▶ [Assignment]
Set down all of the entries below exactly, and omit the pictures.

____

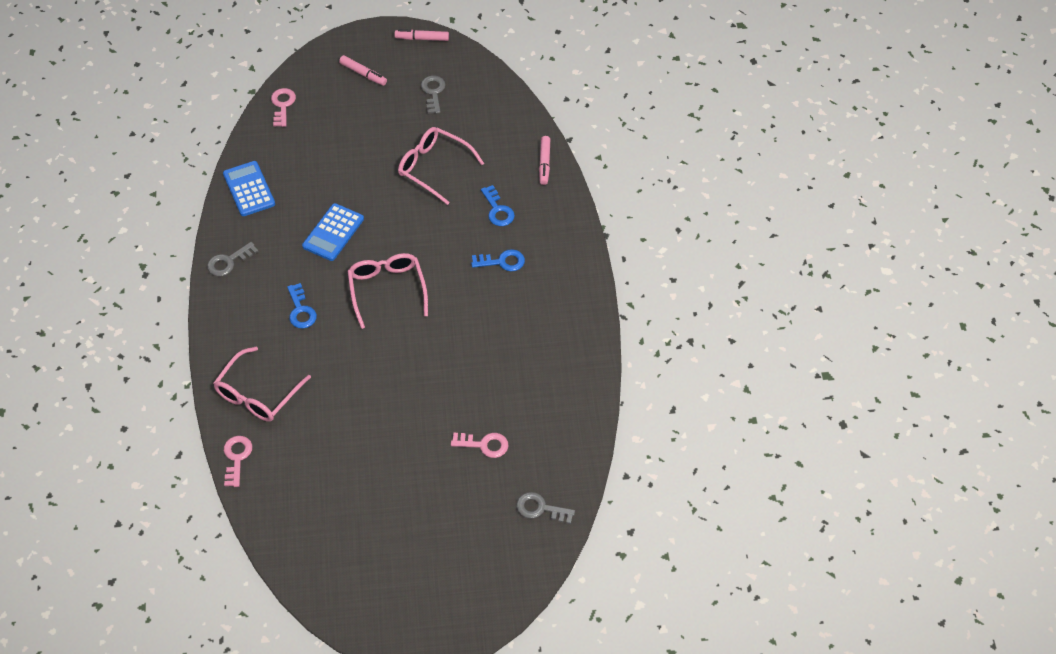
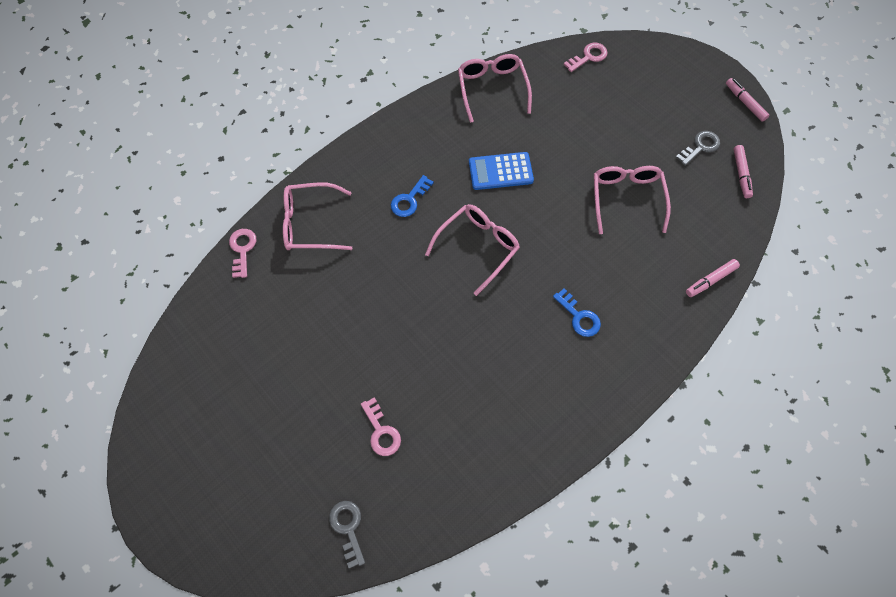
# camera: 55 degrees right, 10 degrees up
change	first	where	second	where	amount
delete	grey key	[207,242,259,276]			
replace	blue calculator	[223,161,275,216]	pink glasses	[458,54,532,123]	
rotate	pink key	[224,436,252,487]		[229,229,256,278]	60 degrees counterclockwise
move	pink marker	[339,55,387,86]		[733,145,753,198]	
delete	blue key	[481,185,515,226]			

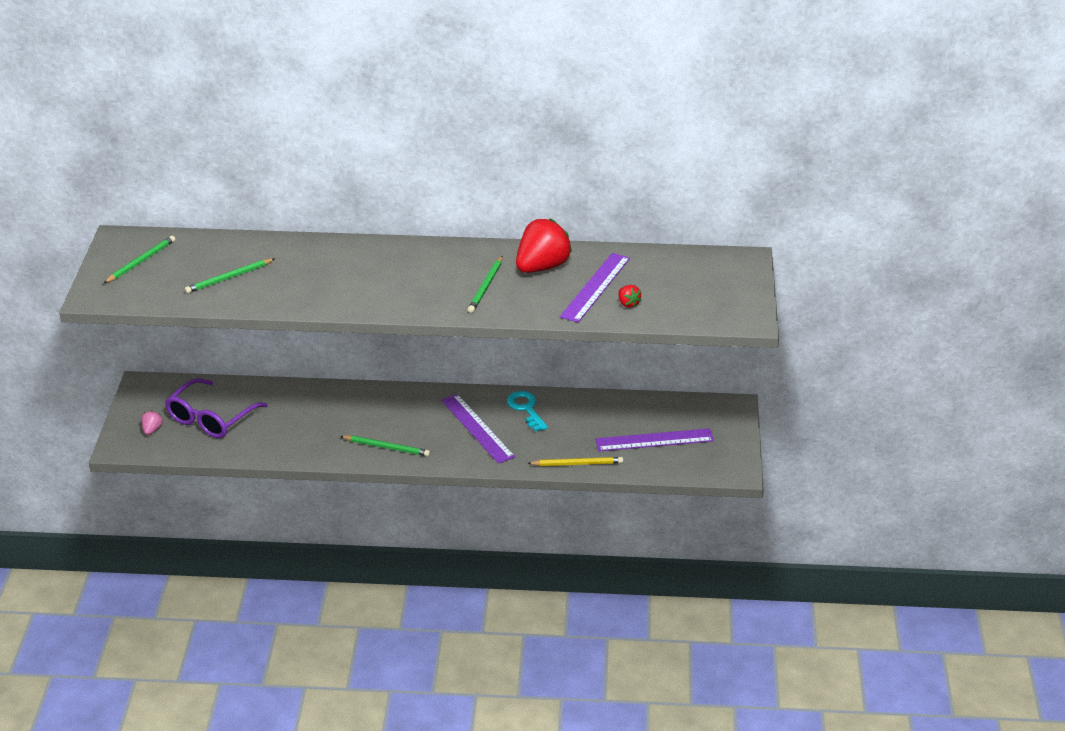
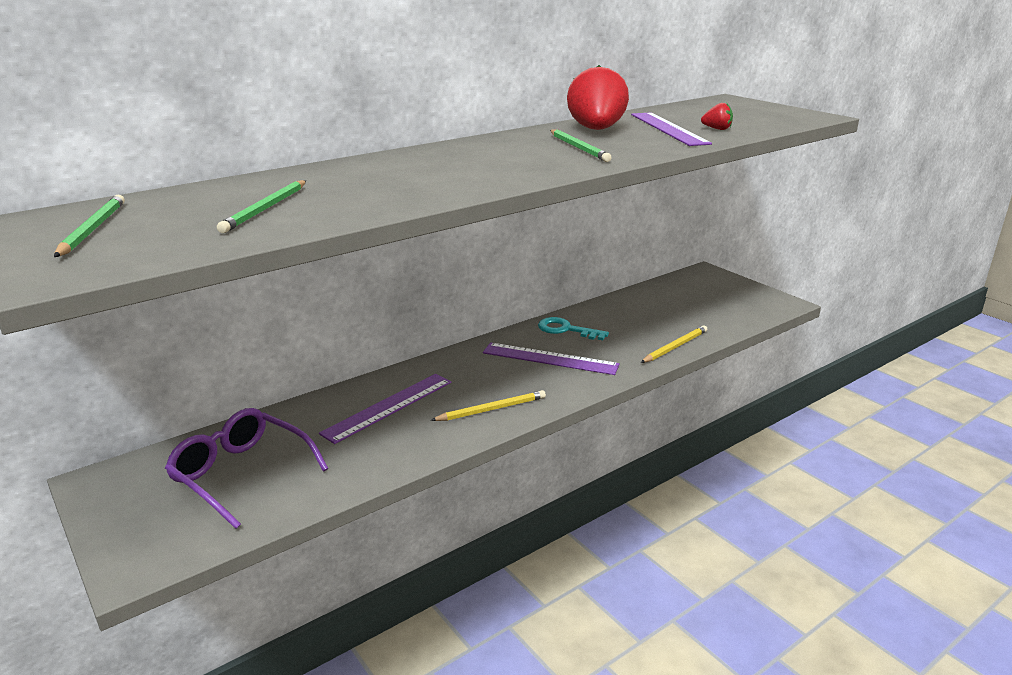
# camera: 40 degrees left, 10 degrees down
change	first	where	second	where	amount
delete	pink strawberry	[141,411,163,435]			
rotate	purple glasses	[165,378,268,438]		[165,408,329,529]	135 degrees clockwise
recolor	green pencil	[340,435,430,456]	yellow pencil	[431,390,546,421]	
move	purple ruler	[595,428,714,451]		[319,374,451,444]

____

▶ [Response to this exercise]
# camera: 55 degrees right, 10 degrees up
change	first	where	second	where	amount
delete	grey key	[207,242,259,276]			
replace	blue calculator	[223,161,275,216]	pink glasses	[458,54,532,123]	
rotate	pink key	[224,436,252,487]		[229,229,256,278]	60 degrees counterclockwise
move	pink marker	[339,55,387,86]		[733,145,753,198]	
delete	blue key	[481,185,515,226]			

# camera: 40 degrees left, 10 degrees down
change	first	where	second	where	amount
delete	pink strawberry	[141,411,163,435]			
rotate	purple glasses	[165,378,268,438]		[165,408,329,529]	135 degrees clockwise
recolor	green pencil	[340,435,430,456]	yellow pencil	[431,390,546,421]	
move	purple ruler	[595,428,714,451]		[319,374,451,444]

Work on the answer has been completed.